▸ Description of the task
Could you output each line below exactly as it appears, excluding any pictures?

▸ Data records
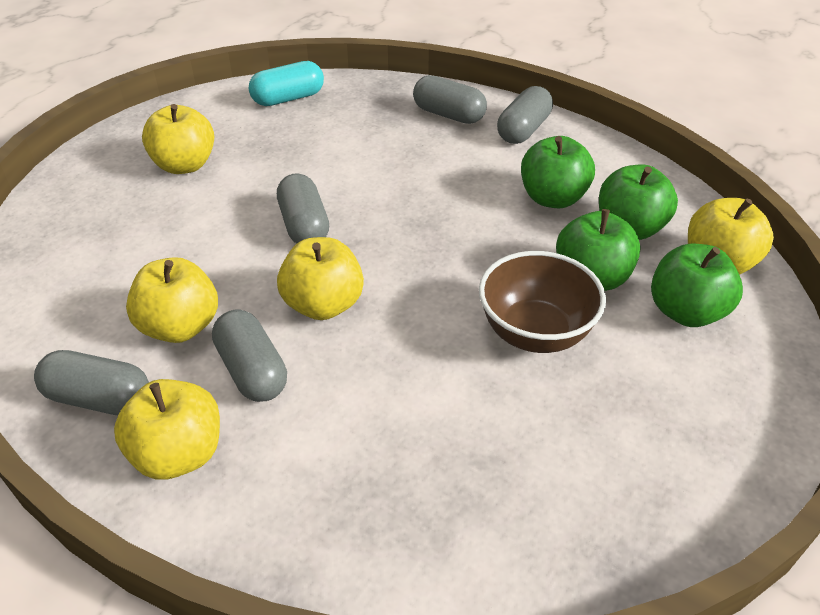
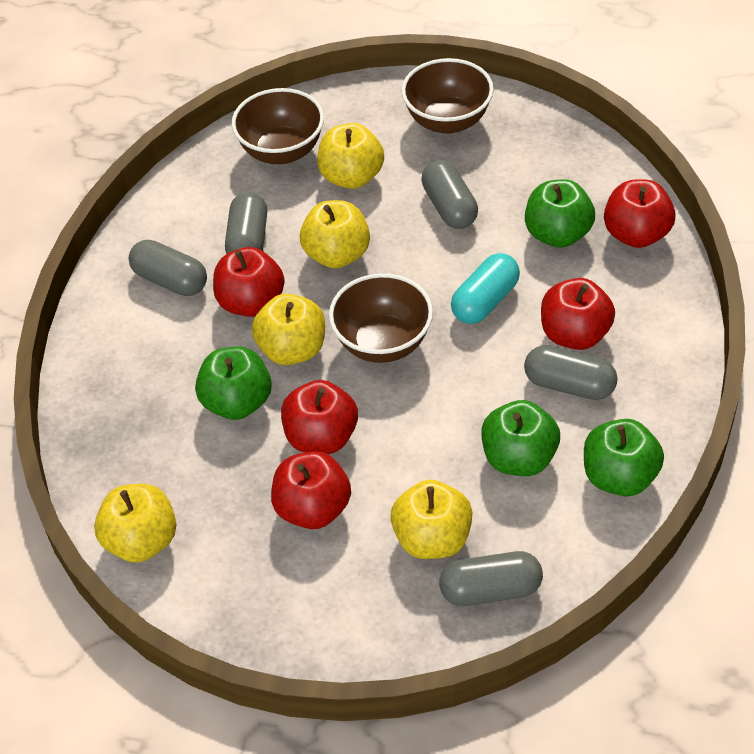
brown bowl: 1 -> 3
red apple: 0 -> 5

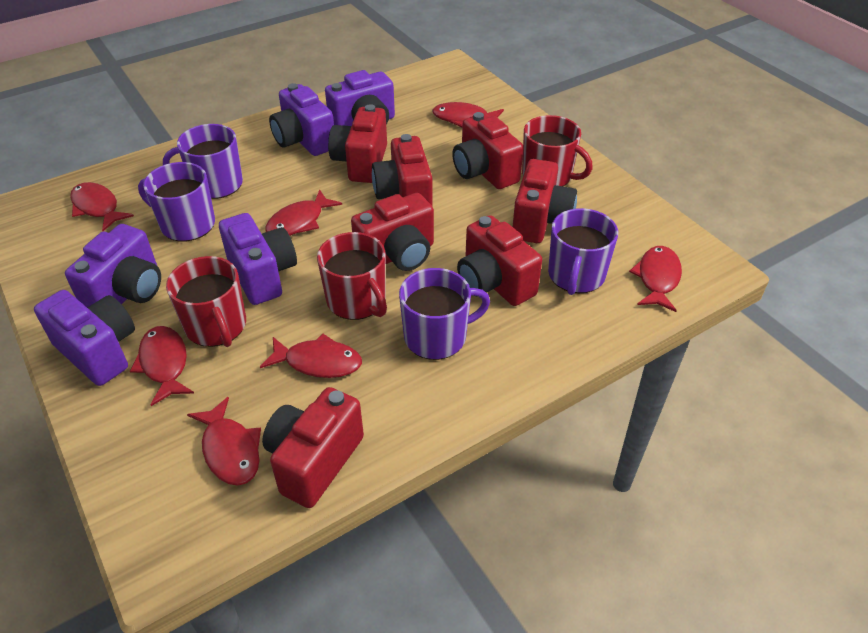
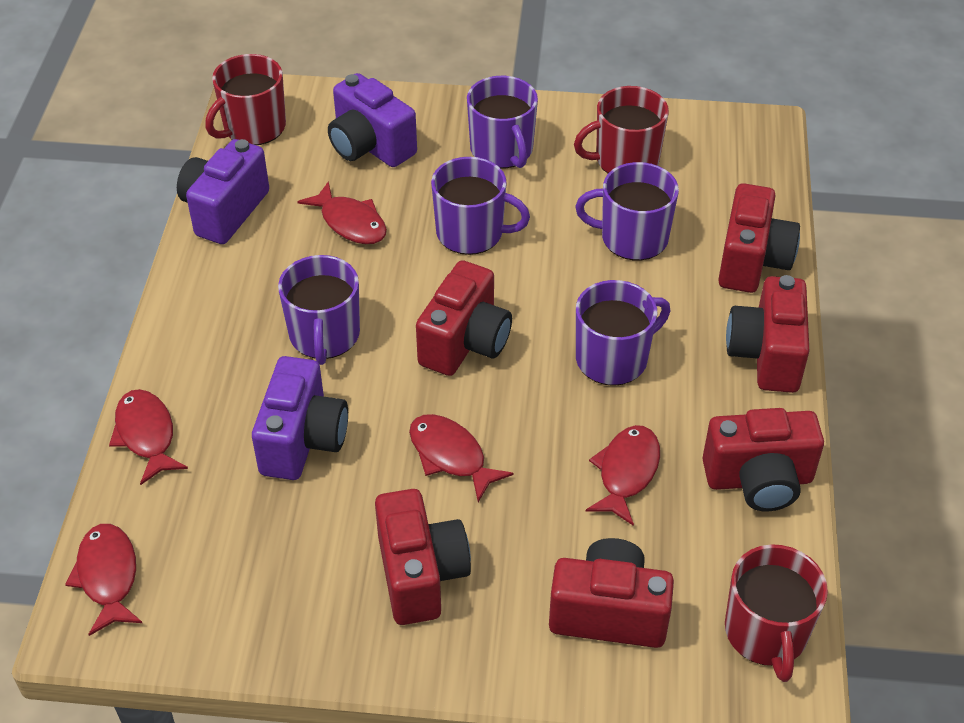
purple camera: 5 -> 3
purple mug: 4 -> 5
red camera: 7 -> 6
red fish: 7 -> 5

▸ Result for this exercise
brown bowl: 1 -> 3
red apple: 0 -> 5

purple camera: 5 -> 3
purple mug: 4 -> 5
red camera: 7 -> 6
red fish: 7 -> 5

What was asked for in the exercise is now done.